> _Your assignment_
Set down every entry below exactly as it stands.

*** Opening Records shown ***

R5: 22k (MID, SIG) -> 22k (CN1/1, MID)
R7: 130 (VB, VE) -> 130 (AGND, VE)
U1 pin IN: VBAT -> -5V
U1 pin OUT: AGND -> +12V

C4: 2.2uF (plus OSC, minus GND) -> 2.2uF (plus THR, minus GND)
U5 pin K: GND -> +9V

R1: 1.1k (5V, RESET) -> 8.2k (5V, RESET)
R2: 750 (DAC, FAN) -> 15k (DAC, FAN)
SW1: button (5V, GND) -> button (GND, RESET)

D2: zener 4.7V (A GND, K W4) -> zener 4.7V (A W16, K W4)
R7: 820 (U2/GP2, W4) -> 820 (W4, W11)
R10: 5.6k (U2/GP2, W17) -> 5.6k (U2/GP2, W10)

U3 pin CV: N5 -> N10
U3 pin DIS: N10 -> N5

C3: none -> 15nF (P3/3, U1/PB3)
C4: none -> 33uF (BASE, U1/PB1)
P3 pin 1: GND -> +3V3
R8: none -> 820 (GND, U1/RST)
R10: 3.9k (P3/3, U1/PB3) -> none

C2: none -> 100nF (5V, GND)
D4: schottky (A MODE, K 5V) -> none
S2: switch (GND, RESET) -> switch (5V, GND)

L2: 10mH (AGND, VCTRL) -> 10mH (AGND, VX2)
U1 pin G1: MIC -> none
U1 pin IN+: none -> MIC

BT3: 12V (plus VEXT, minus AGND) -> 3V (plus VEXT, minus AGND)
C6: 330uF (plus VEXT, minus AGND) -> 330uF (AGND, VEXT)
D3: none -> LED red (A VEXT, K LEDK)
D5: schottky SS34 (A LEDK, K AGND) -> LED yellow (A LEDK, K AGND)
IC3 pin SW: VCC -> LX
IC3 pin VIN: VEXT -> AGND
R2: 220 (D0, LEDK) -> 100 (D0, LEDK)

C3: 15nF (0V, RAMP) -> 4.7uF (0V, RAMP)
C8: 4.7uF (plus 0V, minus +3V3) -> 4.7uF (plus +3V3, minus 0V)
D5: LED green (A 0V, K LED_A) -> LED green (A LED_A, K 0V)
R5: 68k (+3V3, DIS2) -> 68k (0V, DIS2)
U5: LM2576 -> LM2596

*** Closing Records shown ***

> _Solution to this exercise_
R5: 22k (MID, SIG) -> 22k (CN1/1, MID)
R7: 130 (VB, VE) -> 130 (AGND, VE)
U1 pin IN: VBAT -> -5V
U1 pin OUT: AGND -> +12V

C4: 2.2uF (plus OSC, minus GND) -> 2.2uF (plus THR, minus GND)
U5 pin K: GND -> +9V

R1: 1.1k (5V, RESET) -> 8.2k (5V, RESET)
R2: 750 (DAC, FAN) -> 15k (DAC, FAN)
SW1: button (5V, GND) -> button (GND, RESET)

D2: zener 4.7V (A GND, K W4) -> zener 4.7V (A W16, K W4)
R7: 820 (U2/GP2, W4) -> 820 (W4, W11)
R10: 5.6k (U2/GP2, W17) -> 5.6k (U2/GP2, W10)

U3 pin CV: N5 -> N10
U3 pin DIS: N10 -> N5

C3: none -> 15nF (P3/3, U1/PB3)
C4: none -> 33uF (BASE, U1/PB1)
P3 pin 1: GND -> +3V3
R8: none -> 820 (GND, U1/RST)
R10: 3.9k (P3/3, U1/PB3) -> none

C2: none -> 100nF (5V, GND)
D4: schottky (A MODE, K 5V) -> none
S2: switch (GND, RESET) -> switch (5V, GND)

L2: 10mH (AGND, VCTRL) -> 10mH (AGND, VX2)
U1 pin G1: MIC -> none
U1 pin IN+: none -> MIC

BT3: 12V (plus VEXT, minus AGND) -> 3V (plus VEXT, minus AGND)
C6: 330uF (plus VEXT, minus AGND) -> 330uF (AGND, VEXT)
D3: none -> LED red (A VEXT, K LEDK)
D5: schottky SS34 (A LEDK, K AGND) -> LED yellow (A LEDK, K AGND)
IC3 pin SW: VCC -> LX
IC3 pin VIN: VEXT -> AGND
R2: 220 (D0, LEDK) -> 100 (D0, LEDK)

C3: 15nF (0V, RAMP) -> 4.7uF (0V, RAMP)
C8: 4.7uF (plus 0V, minus +3V3) -> 4.7uF (plus +3V3, minus 0V)
D5: LED green (A 0V, K LED_A) -> LED green (A LED_A, K 0V)
R5: 68k (+3V3, DIS2) -> 68k (0V, DIS2)
U5: LM2576 -> LM2596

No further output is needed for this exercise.